= Beginning of Section =

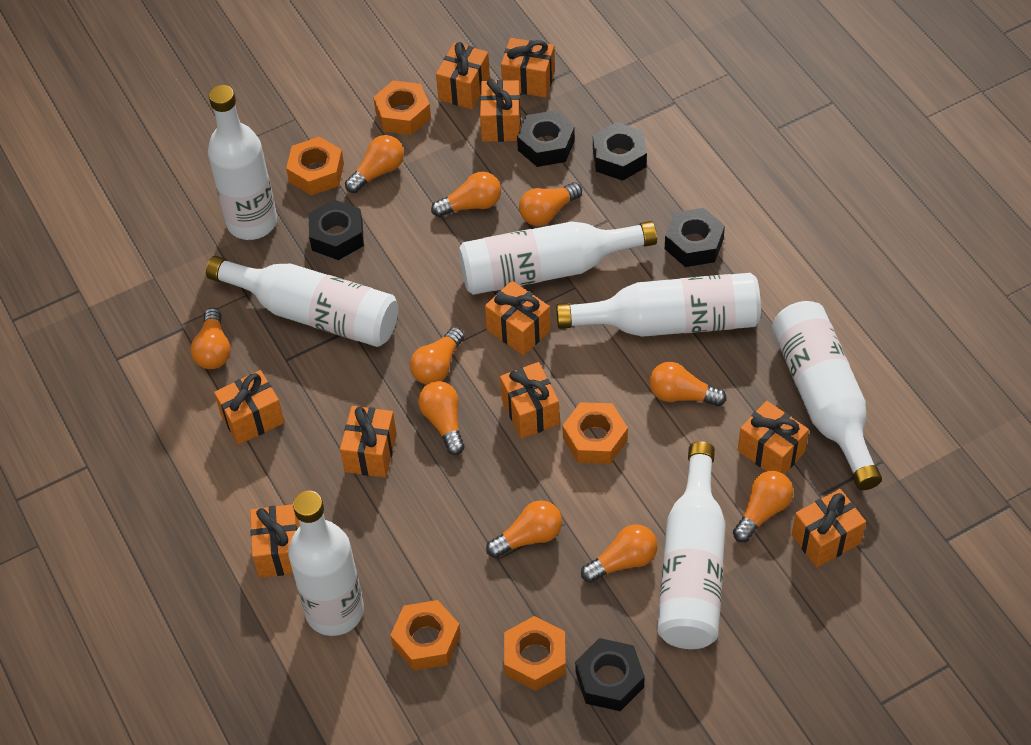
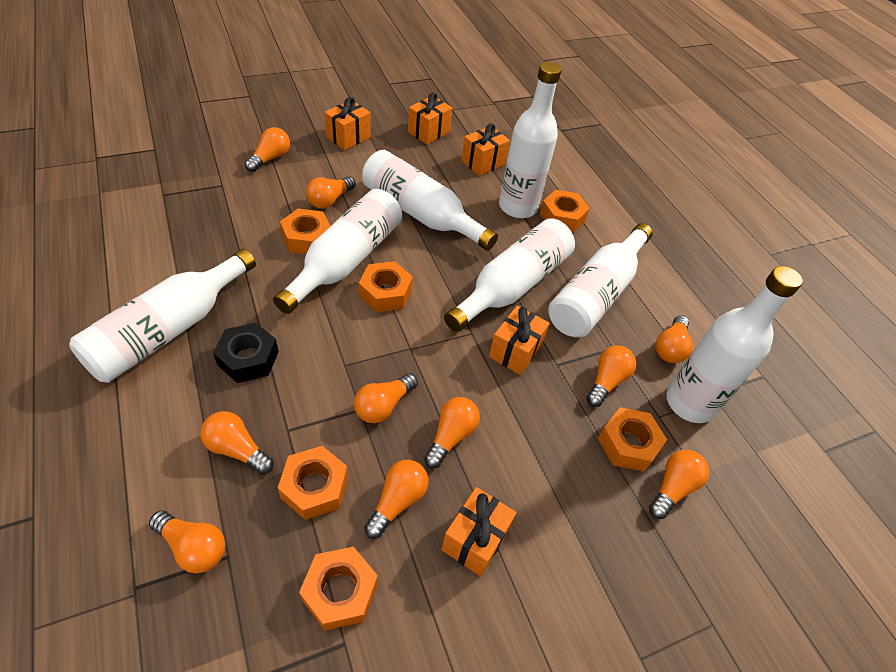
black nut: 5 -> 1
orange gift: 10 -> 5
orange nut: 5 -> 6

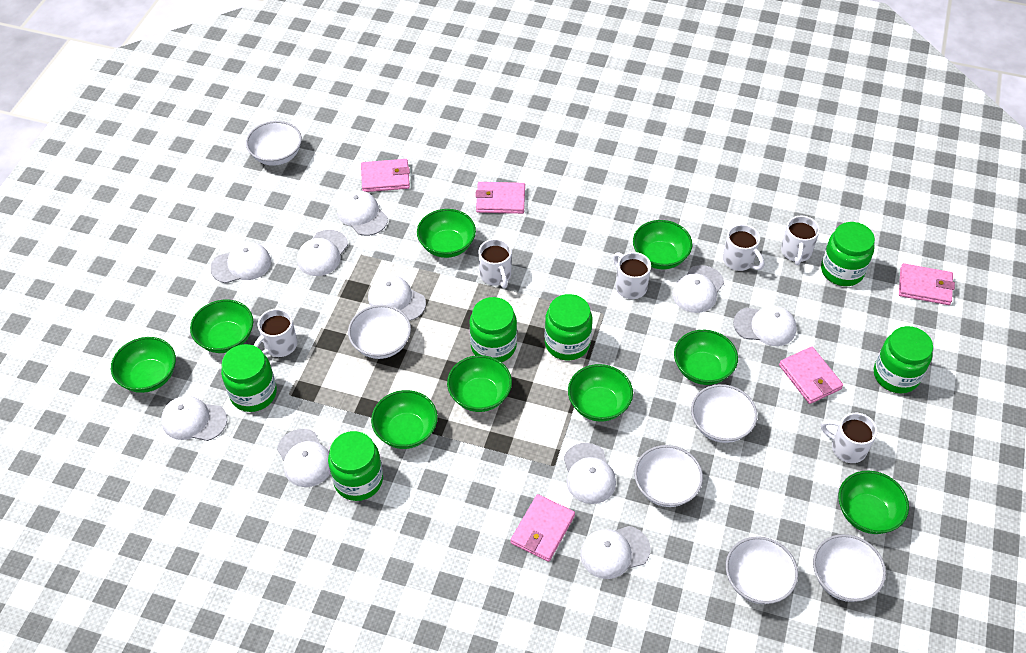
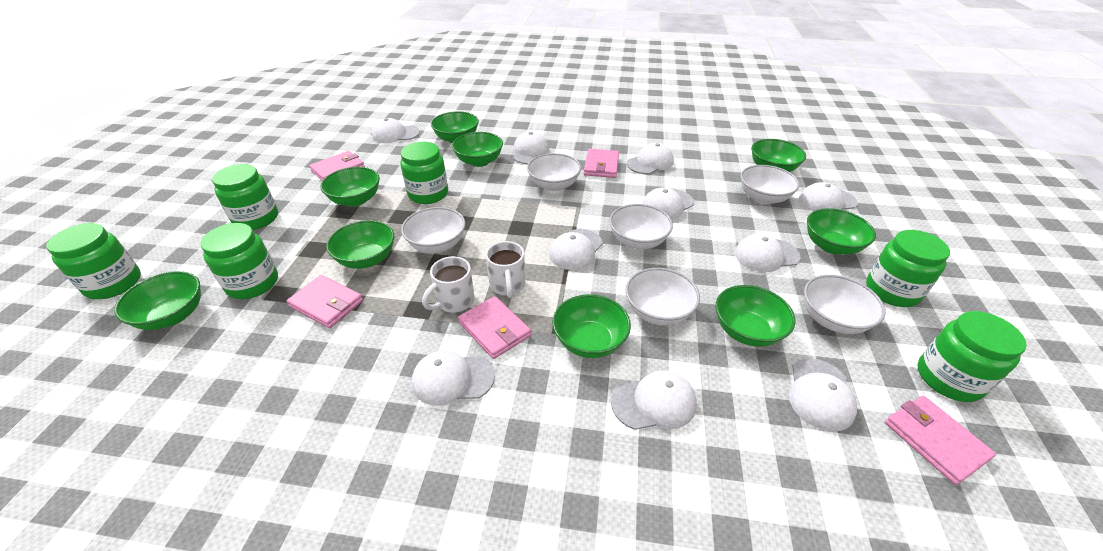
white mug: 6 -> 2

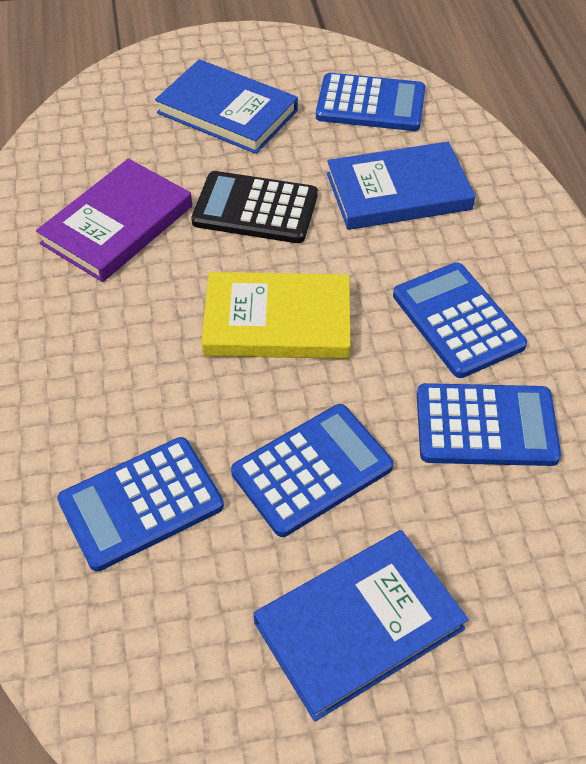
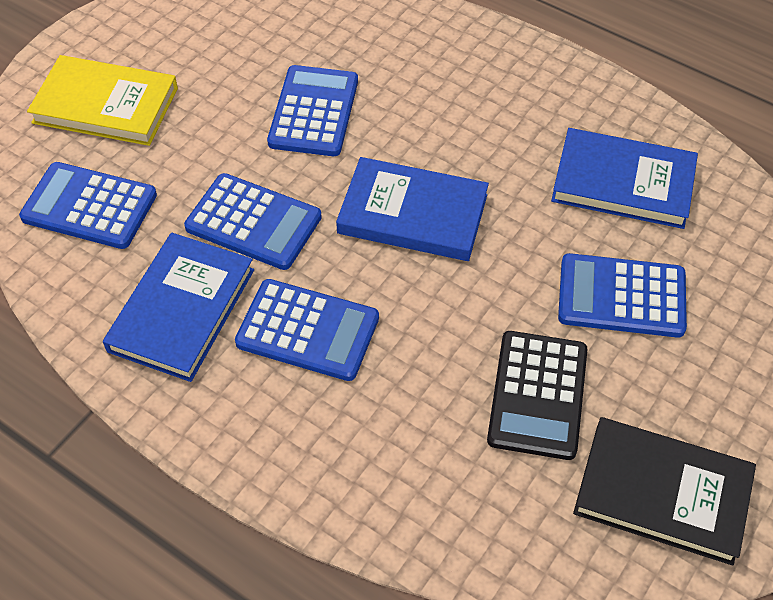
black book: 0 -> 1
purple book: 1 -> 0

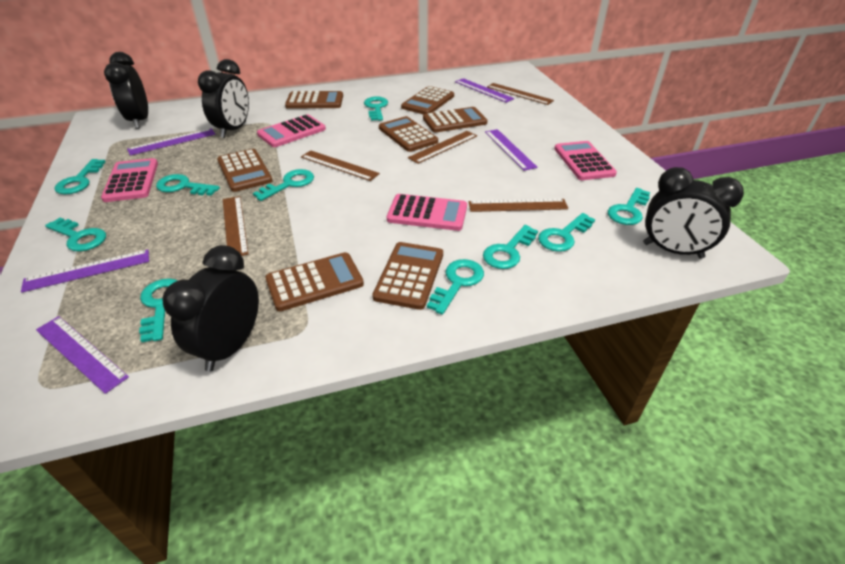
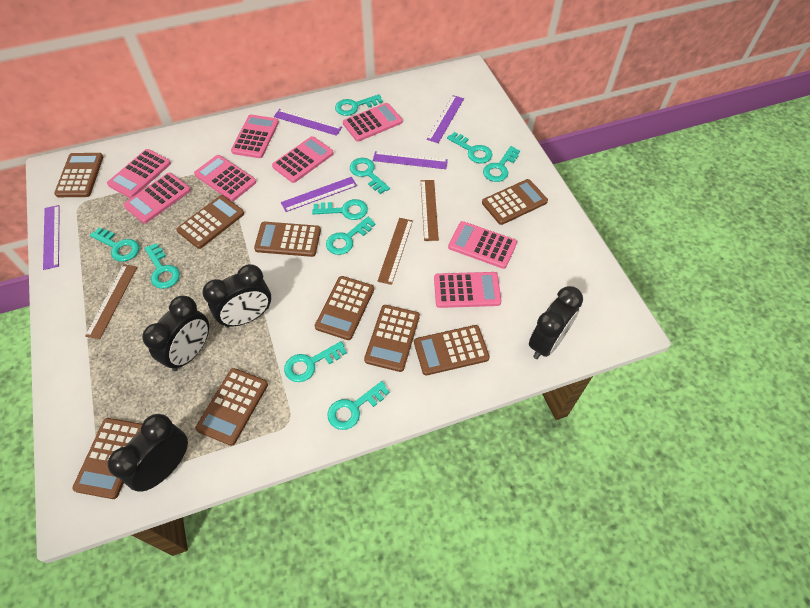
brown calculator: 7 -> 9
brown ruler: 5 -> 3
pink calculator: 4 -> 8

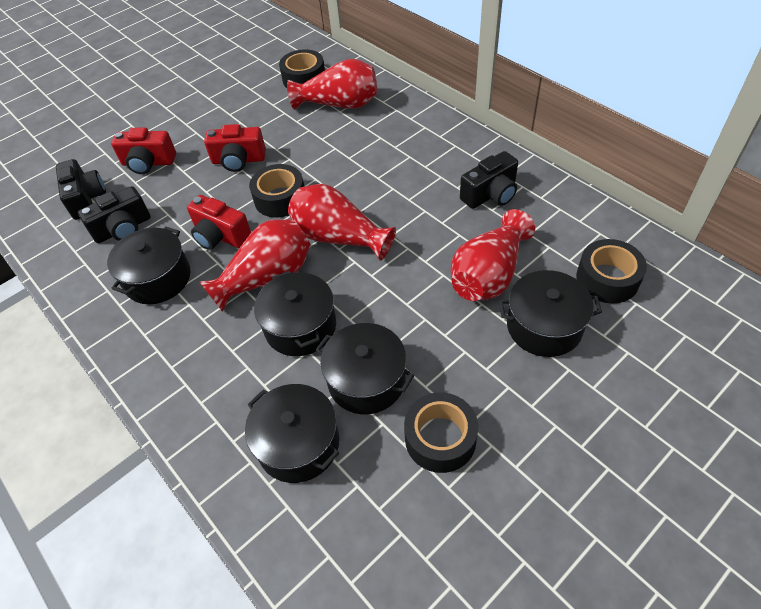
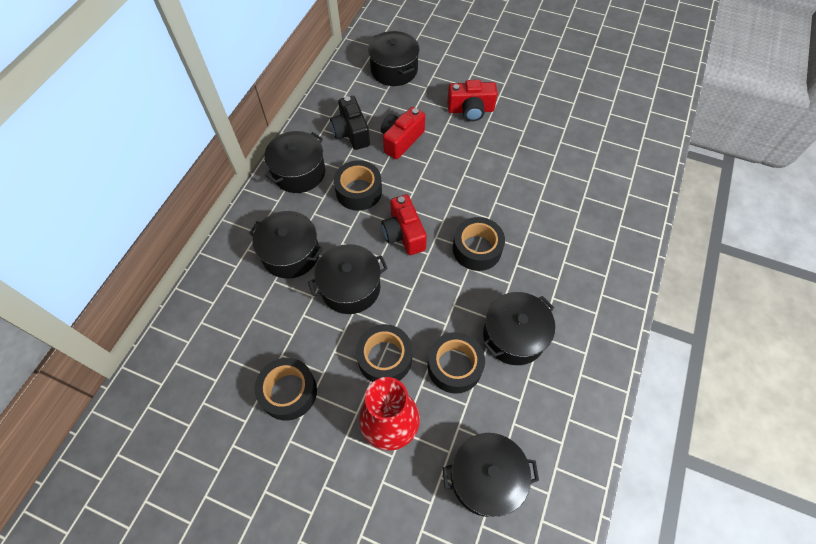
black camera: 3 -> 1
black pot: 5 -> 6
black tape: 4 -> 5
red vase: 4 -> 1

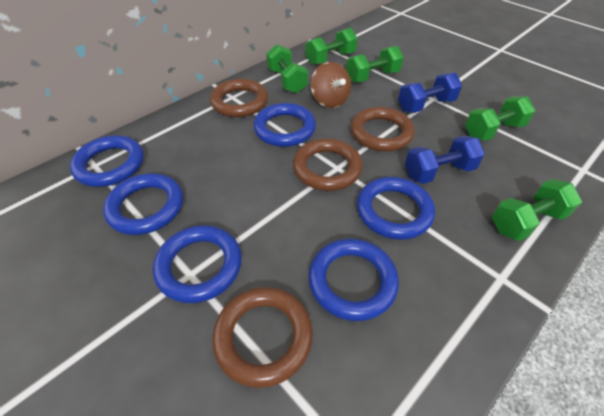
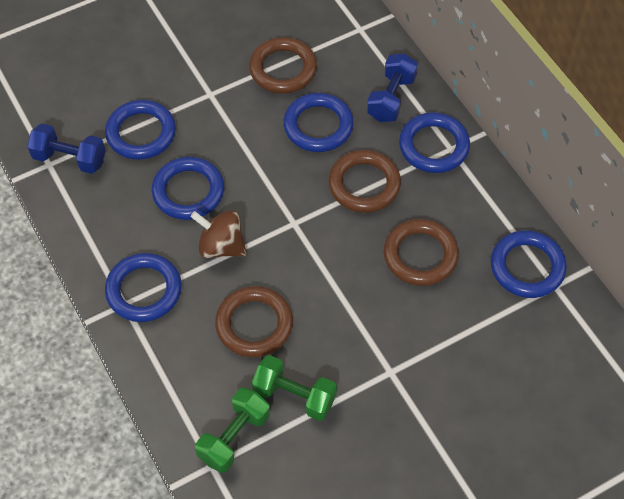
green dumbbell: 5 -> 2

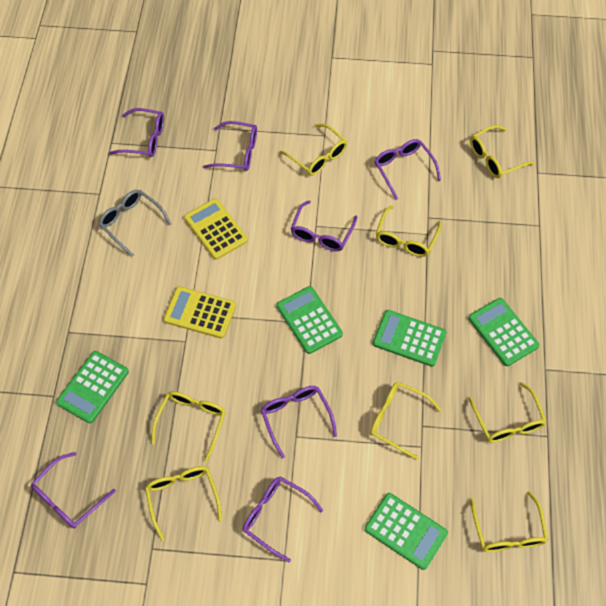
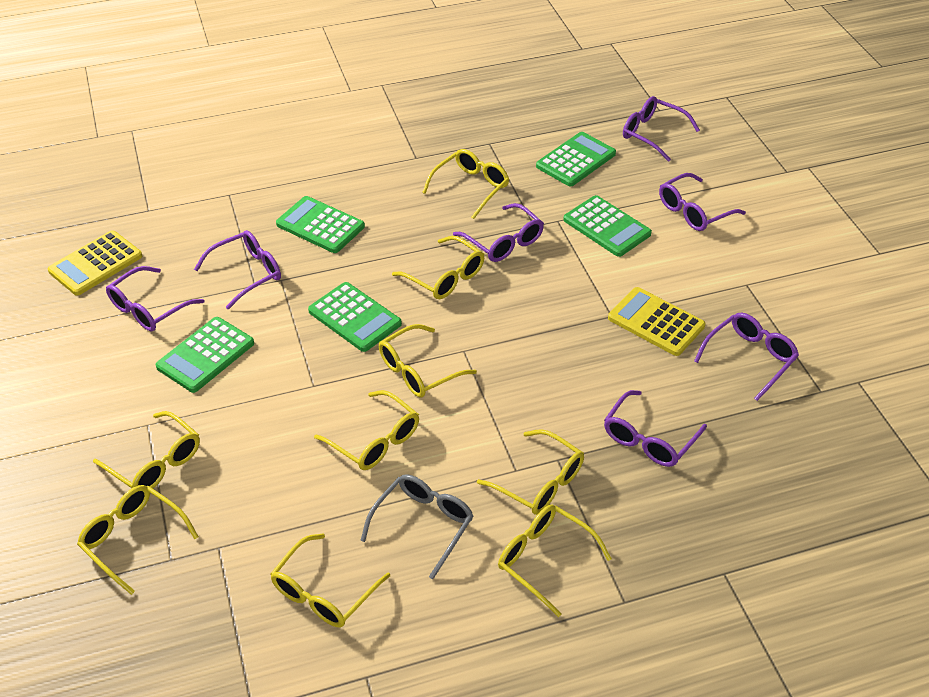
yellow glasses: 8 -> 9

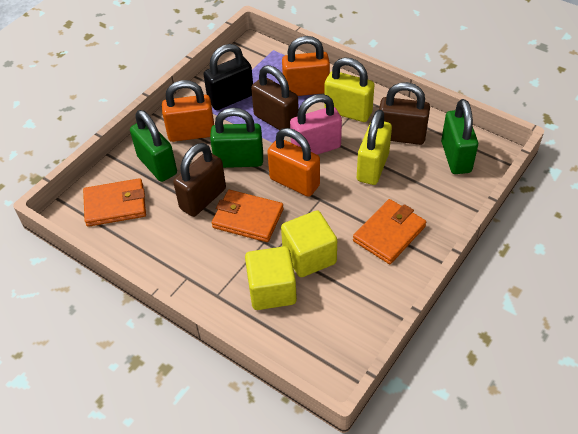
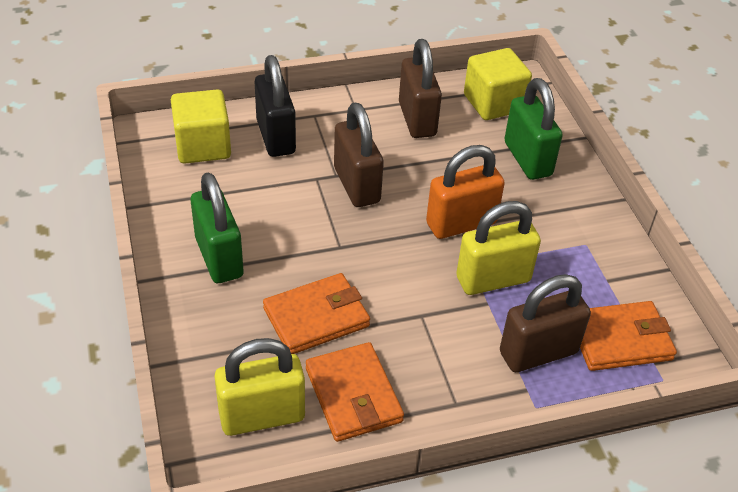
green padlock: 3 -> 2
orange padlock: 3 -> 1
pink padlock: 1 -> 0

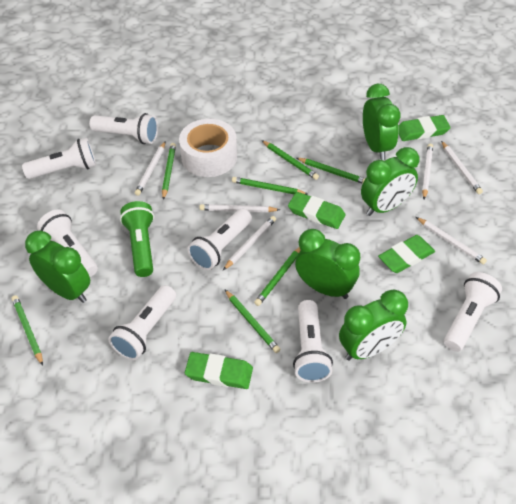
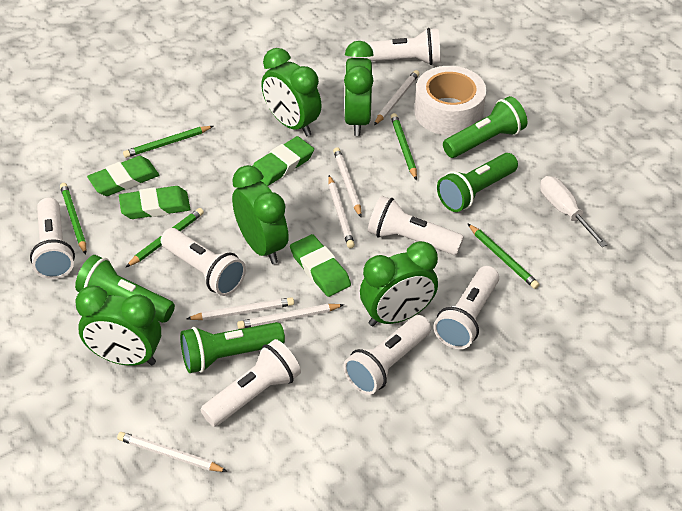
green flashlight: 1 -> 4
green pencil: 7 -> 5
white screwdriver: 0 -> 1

= End of Section =

*AIM OF THE TASK*
Lines from the one containing "white mug: 6 -> 2" through the final line of the entries above are to be retyped exactly, with every picture left out.

*EXERCISE RESPONSE*
white mug: 6 -> 2

black book: 0 -> 1
purple book: 1 -> 0

brown calculator: 7 -> 9
brown ruler: 5 -> 3
pink calculator: 4 -> 8

black camera: 3 -> 1
black pot: 5 -> 6
black tape: 4 -> 5
red vase: 4 -> 1

green dumbbell: 5 -> 2

yellow glasses: 8 -> 9

green padlock: 3 -> 2
orange padlock: 3 -> 1
pink padlock: 1 -> 0

green flashlight: 1 -> 4
green pencil: 7 -> 5
white screwdriver: 0 -> 1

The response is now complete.